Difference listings
========================================

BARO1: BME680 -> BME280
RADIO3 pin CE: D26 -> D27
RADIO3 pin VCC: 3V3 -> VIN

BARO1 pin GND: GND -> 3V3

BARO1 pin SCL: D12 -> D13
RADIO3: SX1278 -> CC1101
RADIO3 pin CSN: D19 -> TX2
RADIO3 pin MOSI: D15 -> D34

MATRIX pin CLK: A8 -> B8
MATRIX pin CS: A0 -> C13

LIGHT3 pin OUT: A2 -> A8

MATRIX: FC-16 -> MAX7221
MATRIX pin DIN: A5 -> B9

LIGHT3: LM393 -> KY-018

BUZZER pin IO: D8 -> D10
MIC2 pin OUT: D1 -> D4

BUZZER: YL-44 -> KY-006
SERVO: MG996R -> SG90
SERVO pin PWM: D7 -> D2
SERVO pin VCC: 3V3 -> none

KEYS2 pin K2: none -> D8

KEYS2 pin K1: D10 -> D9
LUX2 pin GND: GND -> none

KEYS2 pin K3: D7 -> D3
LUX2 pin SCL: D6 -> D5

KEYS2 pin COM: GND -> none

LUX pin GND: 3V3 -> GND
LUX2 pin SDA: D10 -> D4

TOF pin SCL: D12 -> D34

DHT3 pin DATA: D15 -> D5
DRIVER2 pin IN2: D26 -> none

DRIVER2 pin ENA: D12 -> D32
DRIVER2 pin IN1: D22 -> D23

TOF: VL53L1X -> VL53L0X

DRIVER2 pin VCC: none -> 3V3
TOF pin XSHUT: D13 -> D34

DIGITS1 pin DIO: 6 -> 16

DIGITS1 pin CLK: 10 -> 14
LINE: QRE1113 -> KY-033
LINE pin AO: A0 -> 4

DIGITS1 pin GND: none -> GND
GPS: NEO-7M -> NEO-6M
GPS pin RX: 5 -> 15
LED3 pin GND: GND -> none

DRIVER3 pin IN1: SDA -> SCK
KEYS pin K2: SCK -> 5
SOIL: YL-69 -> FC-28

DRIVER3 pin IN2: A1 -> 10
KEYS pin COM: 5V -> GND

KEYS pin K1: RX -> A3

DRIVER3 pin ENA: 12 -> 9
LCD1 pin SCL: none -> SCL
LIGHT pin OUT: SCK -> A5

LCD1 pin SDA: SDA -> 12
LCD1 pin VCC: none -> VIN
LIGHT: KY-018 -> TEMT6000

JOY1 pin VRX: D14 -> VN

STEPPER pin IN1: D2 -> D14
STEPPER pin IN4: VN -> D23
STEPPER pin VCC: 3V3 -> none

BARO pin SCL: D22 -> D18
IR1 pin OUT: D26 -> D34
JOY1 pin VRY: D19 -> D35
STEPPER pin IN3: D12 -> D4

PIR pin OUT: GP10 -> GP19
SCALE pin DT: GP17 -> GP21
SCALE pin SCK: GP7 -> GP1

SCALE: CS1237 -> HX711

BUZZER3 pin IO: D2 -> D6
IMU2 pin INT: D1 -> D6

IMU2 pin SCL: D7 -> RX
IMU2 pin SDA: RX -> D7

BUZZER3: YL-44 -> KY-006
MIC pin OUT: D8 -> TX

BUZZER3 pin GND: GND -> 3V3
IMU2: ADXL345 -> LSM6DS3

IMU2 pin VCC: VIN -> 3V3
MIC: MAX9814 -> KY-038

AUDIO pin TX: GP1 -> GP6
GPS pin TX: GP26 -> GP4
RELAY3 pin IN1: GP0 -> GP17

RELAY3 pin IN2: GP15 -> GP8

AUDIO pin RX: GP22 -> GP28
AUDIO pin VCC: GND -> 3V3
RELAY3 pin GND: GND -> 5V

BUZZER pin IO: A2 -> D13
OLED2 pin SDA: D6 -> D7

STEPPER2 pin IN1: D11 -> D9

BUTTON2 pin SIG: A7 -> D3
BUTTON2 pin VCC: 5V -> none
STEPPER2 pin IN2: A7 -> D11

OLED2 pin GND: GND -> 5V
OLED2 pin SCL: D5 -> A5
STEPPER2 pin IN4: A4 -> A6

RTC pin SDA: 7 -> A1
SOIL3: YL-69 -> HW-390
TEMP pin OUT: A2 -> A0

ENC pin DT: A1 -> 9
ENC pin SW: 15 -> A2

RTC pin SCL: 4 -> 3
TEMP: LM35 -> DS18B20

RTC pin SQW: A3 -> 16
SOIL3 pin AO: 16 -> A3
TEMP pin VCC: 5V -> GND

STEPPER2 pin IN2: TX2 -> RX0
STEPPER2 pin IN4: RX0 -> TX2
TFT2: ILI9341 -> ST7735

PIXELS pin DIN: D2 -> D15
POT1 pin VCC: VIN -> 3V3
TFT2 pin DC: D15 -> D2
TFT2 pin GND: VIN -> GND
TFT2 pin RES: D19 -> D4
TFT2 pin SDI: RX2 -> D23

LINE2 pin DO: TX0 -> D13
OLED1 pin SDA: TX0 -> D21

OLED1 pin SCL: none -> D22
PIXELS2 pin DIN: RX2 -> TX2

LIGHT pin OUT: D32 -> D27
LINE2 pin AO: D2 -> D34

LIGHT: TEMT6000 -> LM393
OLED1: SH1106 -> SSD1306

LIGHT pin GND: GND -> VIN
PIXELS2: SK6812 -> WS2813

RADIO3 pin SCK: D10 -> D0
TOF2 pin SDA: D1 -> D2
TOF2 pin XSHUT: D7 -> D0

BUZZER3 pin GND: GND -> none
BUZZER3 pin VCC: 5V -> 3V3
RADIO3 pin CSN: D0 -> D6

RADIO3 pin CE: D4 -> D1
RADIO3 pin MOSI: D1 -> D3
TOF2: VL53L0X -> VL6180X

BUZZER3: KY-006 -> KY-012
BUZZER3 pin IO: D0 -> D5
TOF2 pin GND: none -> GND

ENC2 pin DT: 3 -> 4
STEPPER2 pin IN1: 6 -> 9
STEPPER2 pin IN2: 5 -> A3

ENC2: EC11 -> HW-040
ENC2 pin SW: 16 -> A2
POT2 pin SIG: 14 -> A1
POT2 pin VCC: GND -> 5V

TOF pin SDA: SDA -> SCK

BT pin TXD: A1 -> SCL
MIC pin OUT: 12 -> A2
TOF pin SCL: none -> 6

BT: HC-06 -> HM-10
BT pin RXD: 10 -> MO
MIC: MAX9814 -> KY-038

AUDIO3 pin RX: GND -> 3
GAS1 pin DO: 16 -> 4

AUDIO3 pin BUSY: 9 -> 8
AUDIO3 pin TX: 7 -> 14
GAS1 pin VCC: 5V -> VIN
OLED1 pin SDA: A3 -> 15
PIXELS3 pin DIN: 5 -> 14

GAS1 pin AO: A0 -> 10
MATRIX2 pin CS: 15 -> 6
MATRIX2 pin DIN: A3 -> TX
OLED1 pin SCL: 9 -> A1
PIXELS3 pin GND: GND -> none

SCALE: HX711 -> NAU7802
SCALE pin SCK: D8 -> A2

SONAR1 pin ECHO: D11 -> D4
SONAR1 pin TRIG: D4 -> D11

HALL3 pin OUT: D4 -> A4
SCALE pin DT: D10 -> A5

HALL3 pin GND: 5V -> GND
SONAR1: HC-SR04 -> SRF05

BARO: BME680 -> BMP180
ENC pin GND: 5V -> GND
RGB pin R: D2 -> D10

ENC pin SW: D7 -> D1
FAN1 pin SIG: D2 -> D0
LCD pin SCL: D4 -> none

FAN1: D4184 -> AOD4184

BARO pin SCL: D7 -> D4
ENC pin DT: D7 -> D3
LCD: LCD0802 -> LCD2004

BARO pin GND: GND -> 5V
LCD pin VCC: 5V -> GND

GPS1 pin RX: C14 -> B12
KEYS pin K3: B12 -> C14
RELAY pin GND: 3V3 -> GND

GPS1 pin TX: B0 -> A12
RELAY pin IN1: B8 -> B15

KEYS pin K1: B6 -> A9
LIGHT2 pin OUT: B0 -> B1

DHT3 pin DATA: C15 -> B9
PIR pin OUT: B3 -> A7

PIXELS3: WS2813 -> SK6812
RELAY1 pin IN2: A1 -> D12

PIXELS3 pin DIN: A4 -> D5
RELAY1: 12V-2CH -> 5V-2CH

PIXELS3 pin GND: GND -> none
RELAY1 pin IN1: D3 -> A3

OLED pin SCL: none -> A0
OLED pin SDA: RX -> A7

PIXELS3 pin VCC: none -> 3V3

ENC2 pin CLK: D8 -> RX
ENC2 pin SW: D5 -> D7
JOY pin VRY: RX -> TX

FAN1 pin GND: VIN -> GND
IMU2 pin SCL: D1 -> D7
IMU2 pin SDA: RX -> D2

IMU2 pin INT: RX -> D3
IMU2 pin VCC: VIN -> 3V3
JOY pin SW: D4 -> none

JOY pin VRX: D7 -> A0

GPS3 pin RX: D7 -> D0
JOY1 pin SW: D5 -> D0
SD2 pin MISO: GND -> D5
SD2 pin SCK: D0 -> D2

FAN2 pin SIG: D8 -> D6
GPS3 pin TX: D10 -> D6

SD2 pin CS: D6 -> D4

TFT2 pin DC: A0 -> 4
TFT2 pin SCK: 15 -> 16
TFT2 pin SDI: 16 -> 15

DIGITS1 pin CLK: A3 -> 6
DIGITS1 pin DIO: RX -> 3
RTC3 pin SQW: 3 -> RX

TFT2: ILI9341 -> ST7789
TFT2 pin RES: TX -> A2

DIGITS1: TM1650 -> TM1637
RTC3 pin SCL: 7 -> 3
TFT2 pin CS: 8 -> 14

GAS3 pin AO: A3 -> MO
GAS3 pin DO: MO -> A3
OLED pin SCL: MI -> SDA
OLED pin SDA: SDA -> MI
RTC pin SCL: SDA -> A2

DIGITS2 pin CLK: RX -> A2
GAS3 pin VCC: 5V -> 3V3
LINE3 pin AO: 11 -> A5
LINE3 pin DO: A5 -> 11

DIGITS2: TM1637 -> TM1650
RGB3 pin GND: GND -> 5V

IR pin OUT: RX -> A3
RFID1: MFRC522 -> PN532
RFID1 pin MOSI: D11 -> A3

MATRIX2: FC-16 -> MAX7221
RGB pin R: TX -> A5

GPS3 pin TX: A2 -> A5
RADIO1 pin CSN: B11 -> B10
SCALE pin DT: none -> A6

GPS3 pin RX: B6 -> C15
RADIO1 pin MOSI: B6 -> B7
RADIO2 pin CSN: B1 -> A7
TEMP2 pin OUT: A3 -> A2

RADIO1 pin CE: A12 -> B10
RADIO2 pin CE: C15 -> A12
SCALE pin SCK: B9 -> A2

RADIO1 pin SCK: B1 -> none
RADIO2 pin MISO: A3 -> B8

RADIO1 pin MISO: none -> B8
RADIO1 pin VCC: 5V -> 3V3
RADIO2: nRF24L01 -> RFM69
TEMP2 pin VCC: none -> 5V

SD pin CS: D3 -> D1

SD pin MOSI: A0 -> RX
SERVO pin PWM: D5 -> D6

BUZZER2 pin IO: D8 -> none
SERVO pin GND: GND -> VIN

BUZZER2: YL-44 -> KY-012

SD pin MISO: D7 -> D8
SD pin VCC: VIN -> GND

========================================

Word for word, restate the lines above from the line containing "ENC2 pin SW: D5 -> D7" through the line containing "DIGITS1 pin DIO: RX -> 3", with both included and nothing else.

WRITTEN ANSWER
ENC2 pin SW: D5 -> D7
JOY pin VRY: RX -> TX

FAN1 pin GND: VIN -> GND
IMU2 pin SCL: D1 -> D7
IMU2 pin SDA: RX -> D2

IMU2 pin INT: RX -> D3
IMU2 pin VCC: VIN -> 3V3
JOY pin SW: D4 -> none

JOY pin VRX: D7 -> A0

GPS3 pin RX: D7 -> D0
JOY1 pin SW: D5 -> D0
SD2 pin MISO: GND -> D5
SD2 pin SCK: D0 -> D2

FAN2 pin SIG: D8 -> D6
GPS3 pin TX: D10 -> D6

SD2 pin CS: D6 -> D4

TFT2 pin DC: A0 -> 4
TFT2 pin SCK: 15 -> 16
TFT2 pin SDI: 16 -> 15

DIGITS1 pin CLK: A3 -> 6
DIGITS1 pin DIO: RX -> 3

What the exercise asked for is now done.